_Your instructions_: Copy the following data exactly and drop the pictures.
━━ Exercise data
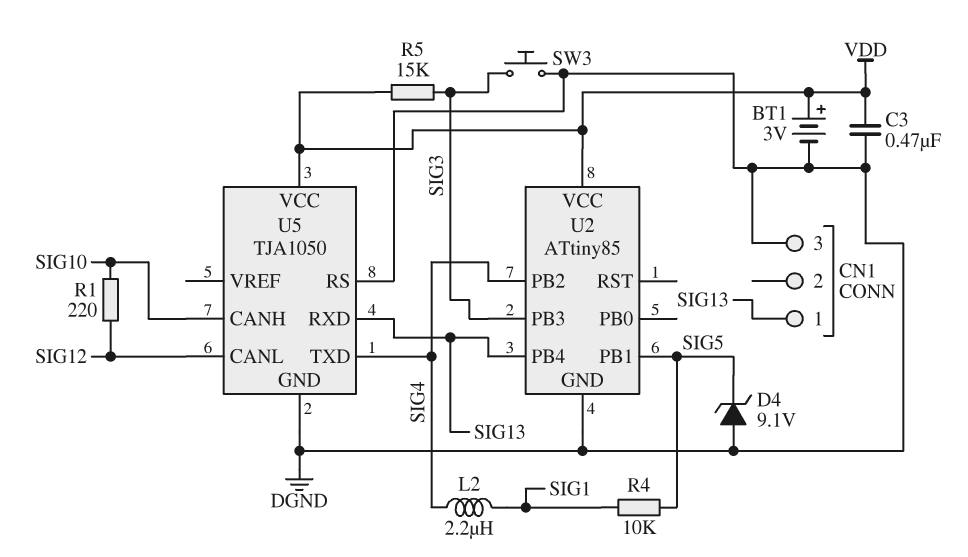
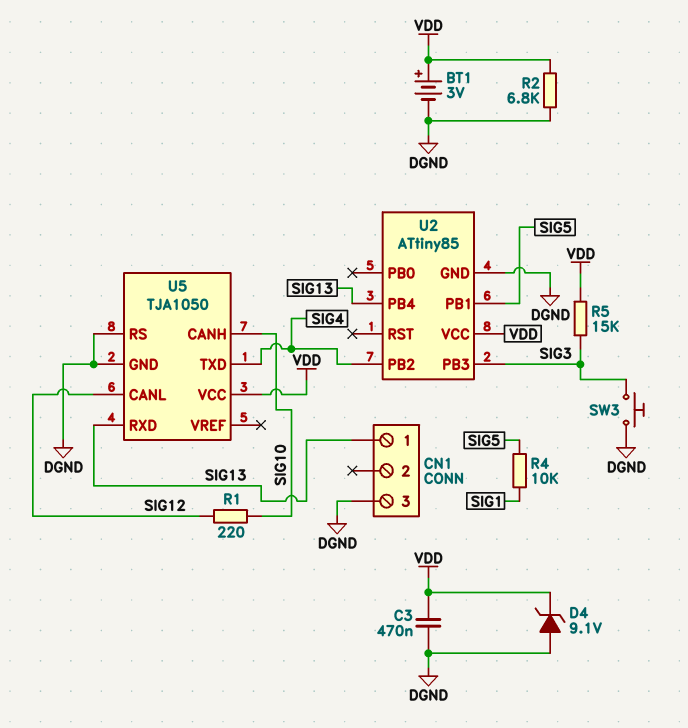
D4: zener 9.1V (A DGND, K SIG5) -> zener 9.1V (A DGND, K VDD)
L2: 2.2uH (SIG1, SIG4) -> none
R2: none -> 6.8k (DGND, VDD)

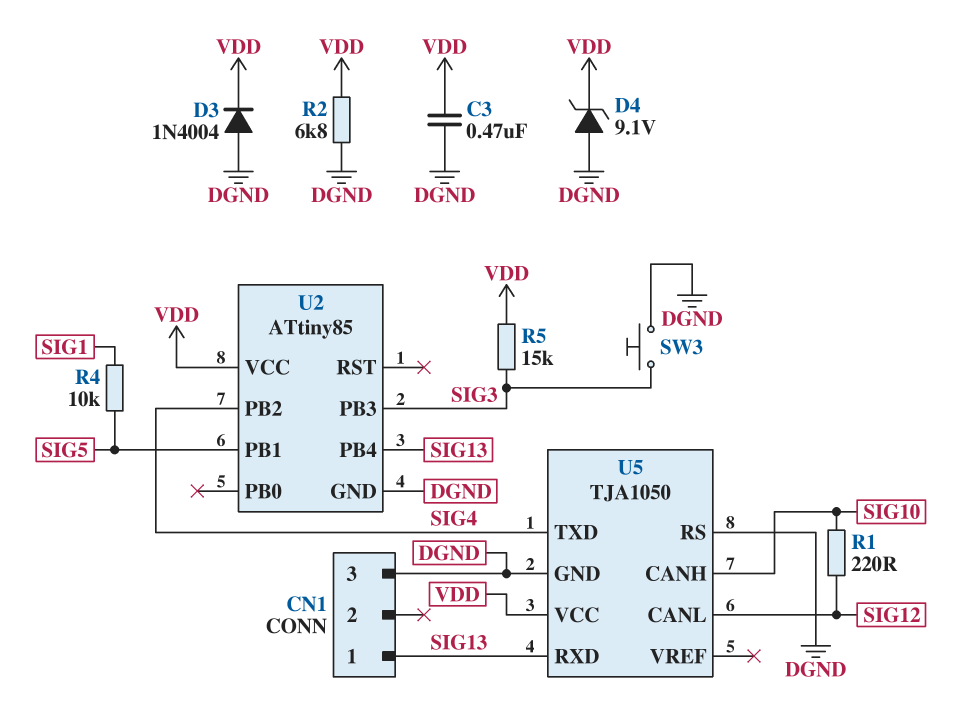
BT1: 3V (plus VDD, minus DGND) -> none
D3: none -> diode 1N4004 (A DGND, K VDD)

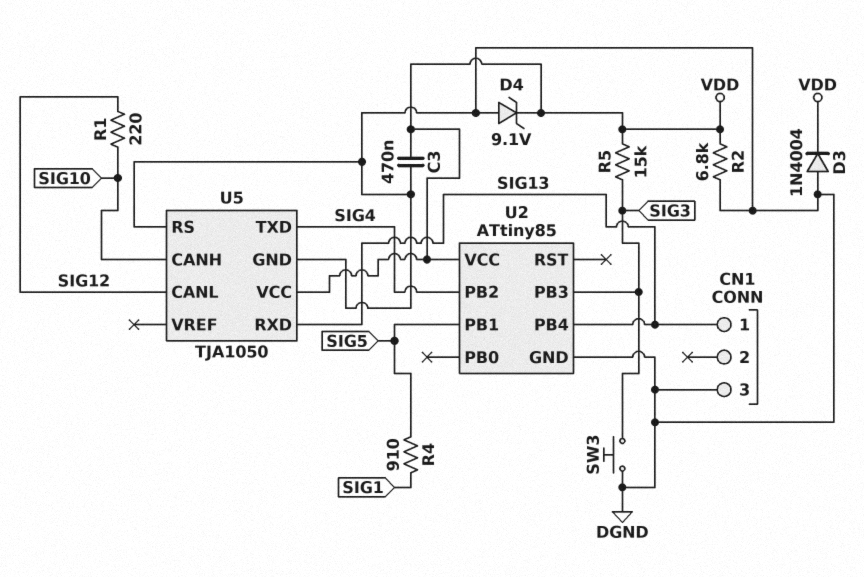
R4: 10k (SIG1, SIG5) -> 910 (SIG1, SIG5)

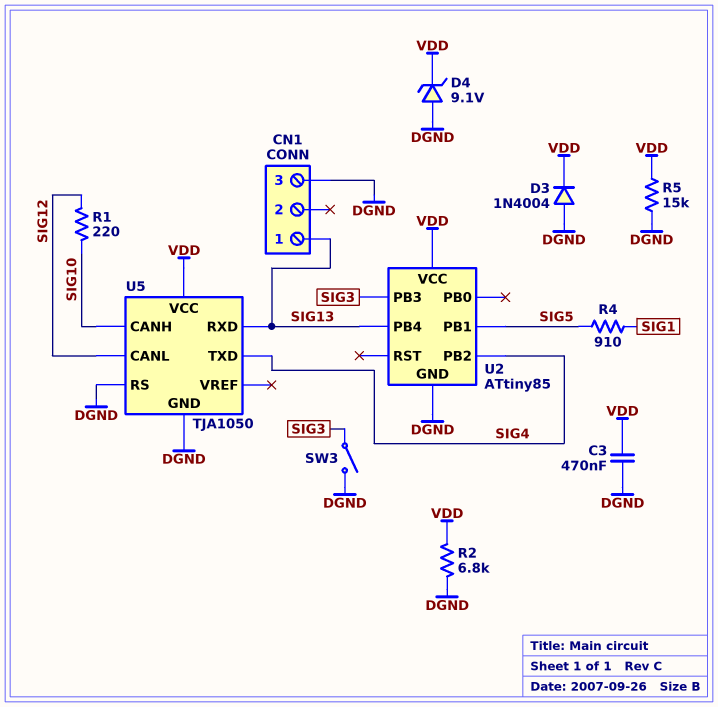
R5: 15k (SIG3, VDD) -> 15k (DGND, VDD)
SW3: button (DGND, SIG3) -> switch (DGND, SIG3)

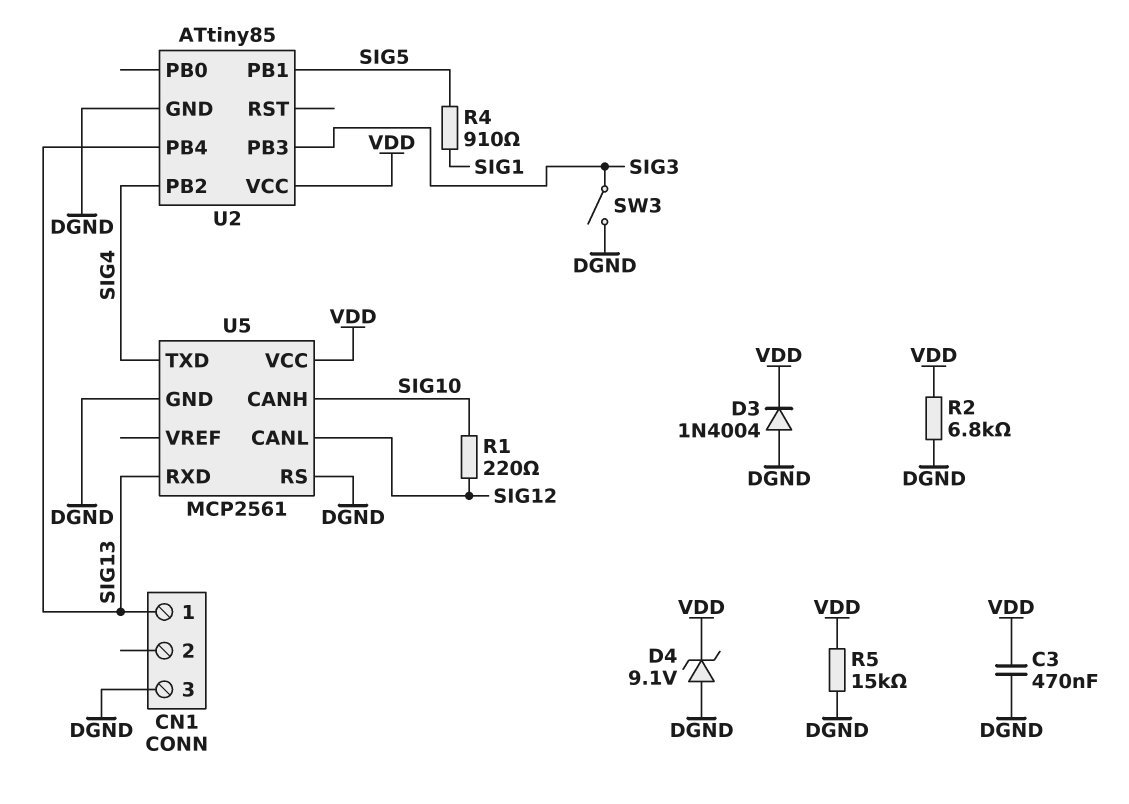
U5: TJA1050 -> MCP2561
━━━━
_Answer area_:
D4: zener 9.1V (A DGND, K SIG5) -> zener 9.1V (A DGND, K VDD)
L2: 2.2uH (SIG1, SIG4) -> none
R2: none -> 6.8k (DGND, VDD)

BT1: 3V (plus VDD, minus DGND) -> none
D3: none -> diode 1N4004 (A DGND, K VDD)

R4: 10k (SIG1, SIG5) -> 910 (SIG1, SIG5)

R5: 15k (SIG3, VDD) -> 15k (DGND, VDD)
SW3: button (DGND, SIG3) -> switch (DGND, SIG3)

U5: TJA1050 -> MCP2561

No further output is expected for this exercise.